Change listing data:
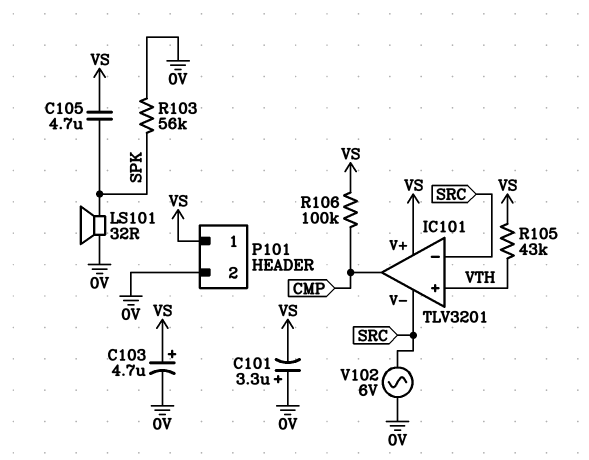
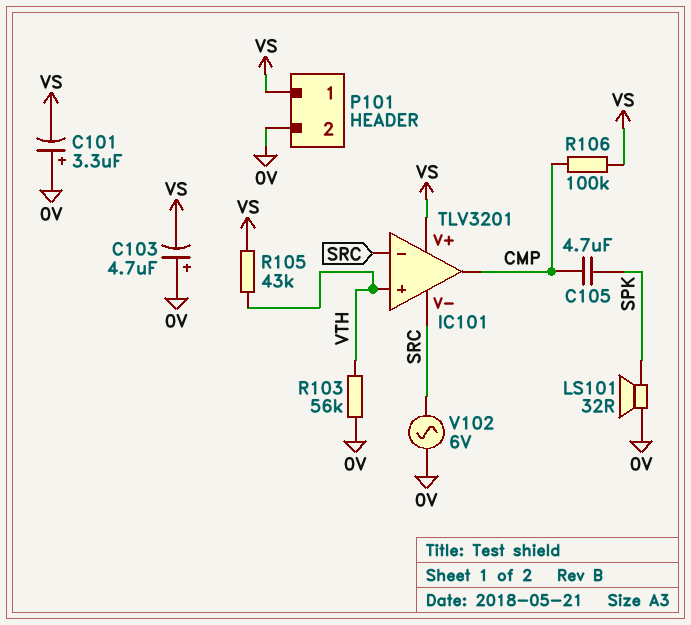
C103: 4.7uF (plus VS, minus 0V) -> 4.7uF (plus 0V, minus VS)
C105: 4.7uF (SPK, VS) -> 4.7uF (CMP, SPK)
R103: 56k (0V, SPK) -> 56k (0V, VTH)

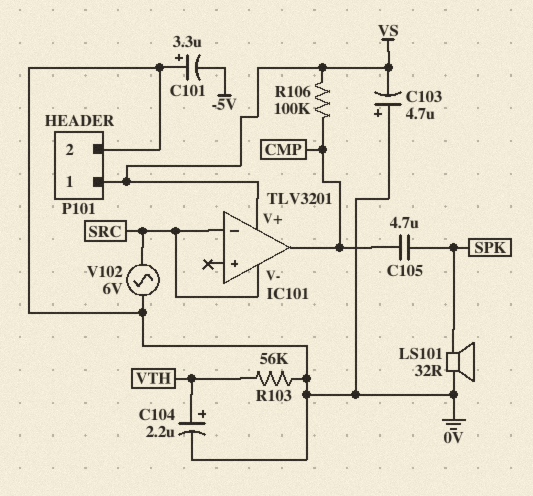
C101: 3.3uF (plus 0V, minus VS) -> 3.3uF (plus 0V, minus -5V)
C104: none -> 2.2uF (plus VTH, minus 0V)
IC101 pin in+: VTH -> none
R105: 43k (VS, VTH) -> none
---
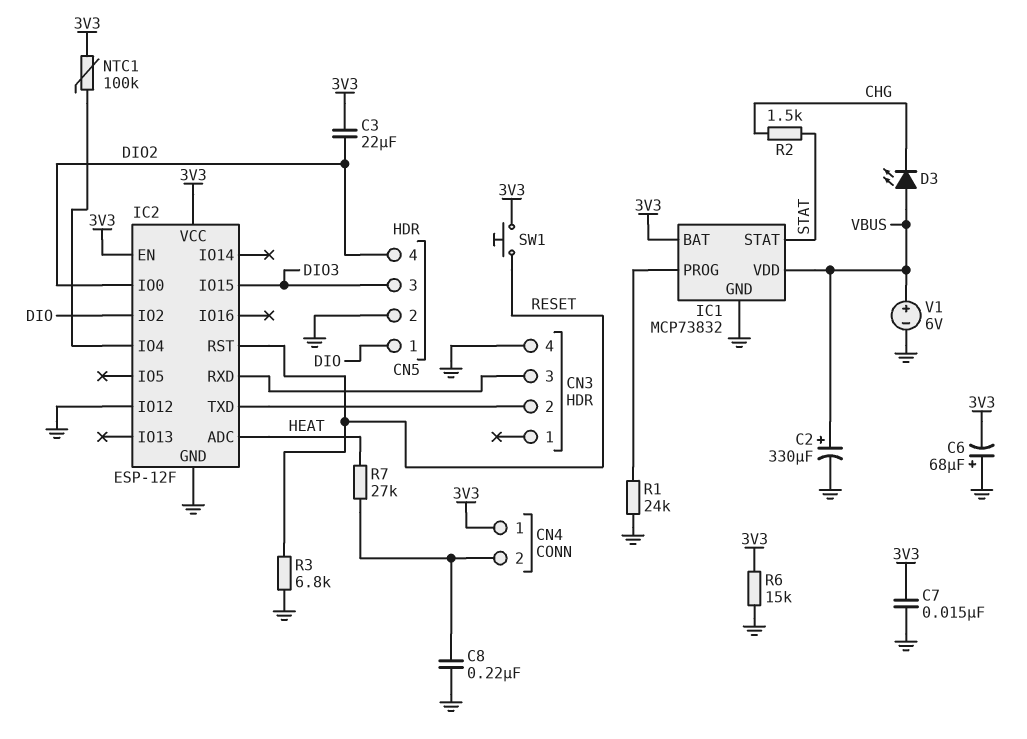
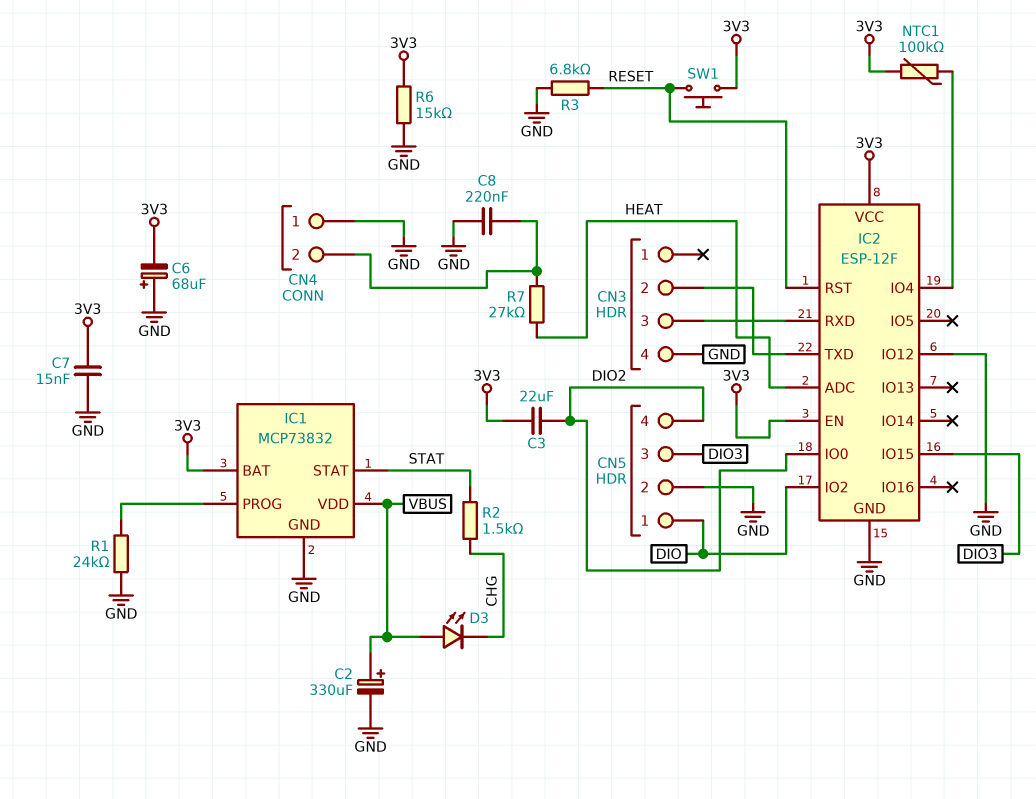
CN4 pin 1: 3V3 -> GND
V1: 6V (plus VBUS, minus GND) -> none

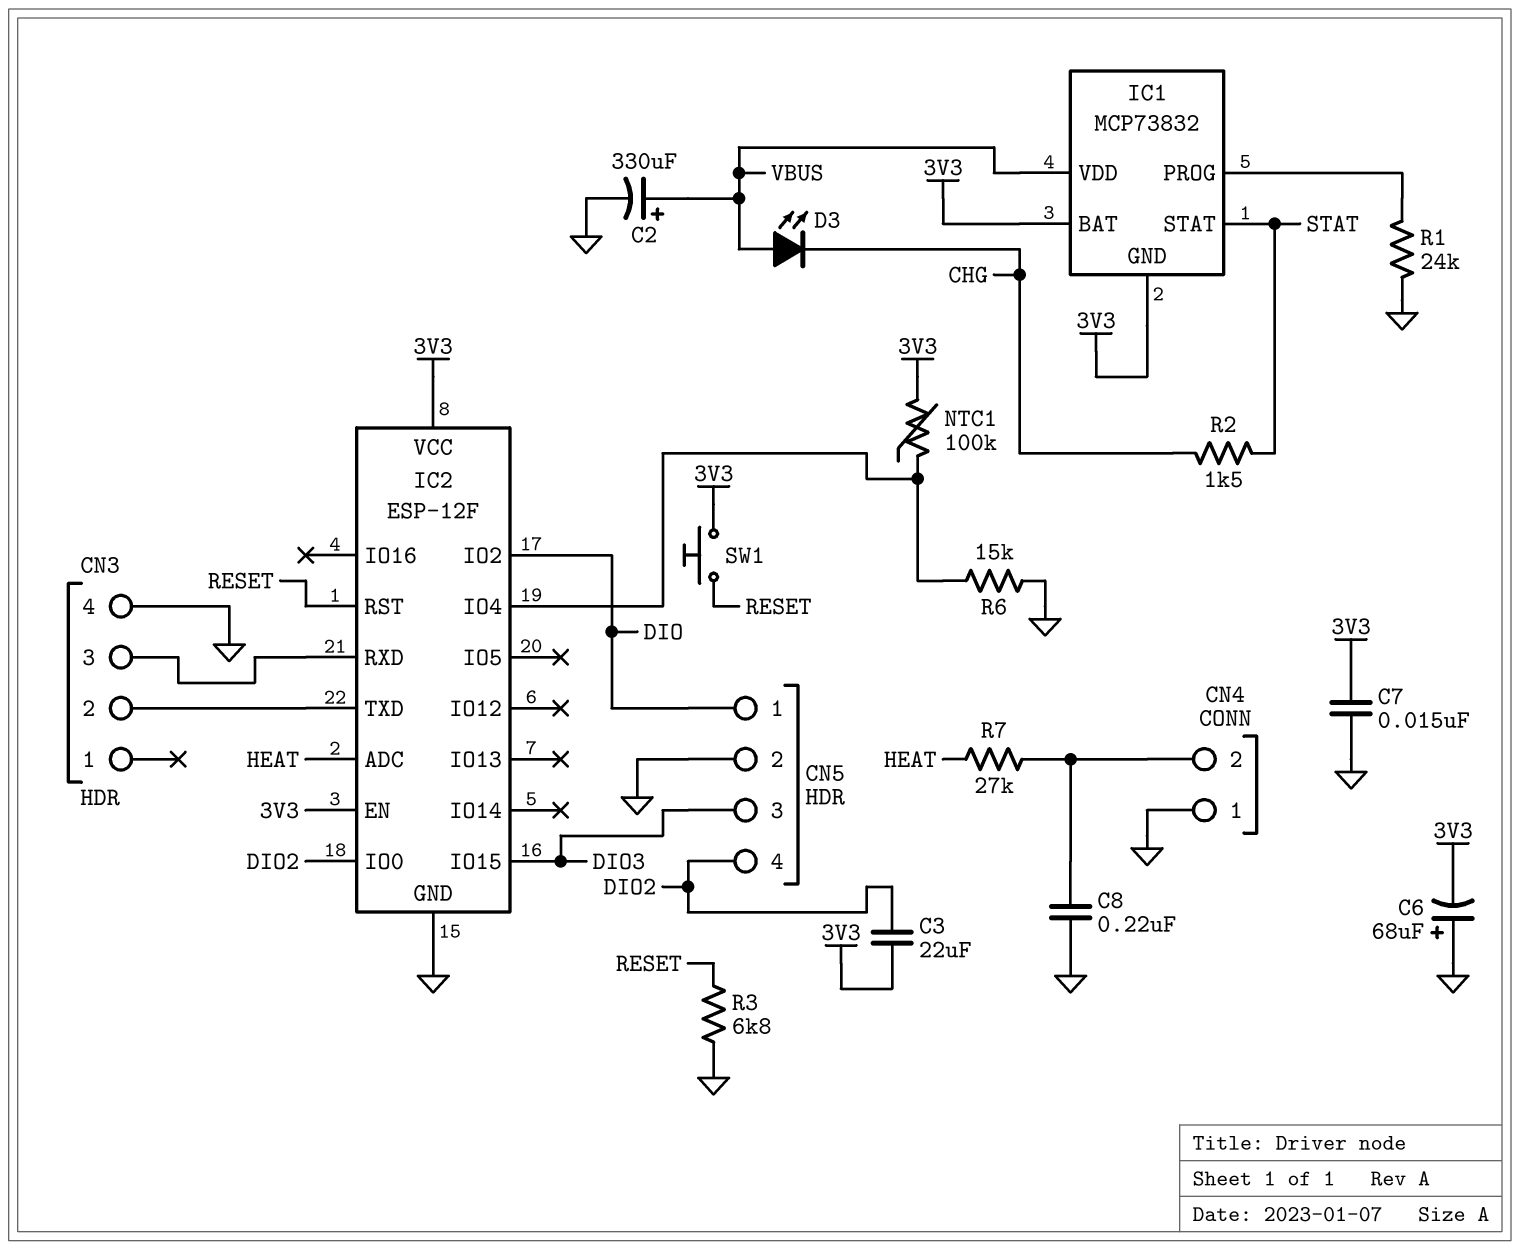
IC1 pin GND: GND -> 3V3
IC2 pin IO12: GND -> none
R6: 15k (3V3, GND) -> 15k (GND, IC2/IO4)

Activity | Answer with one number only: how many lines in the data contain the word "minus"?

Answer to this exercise | 4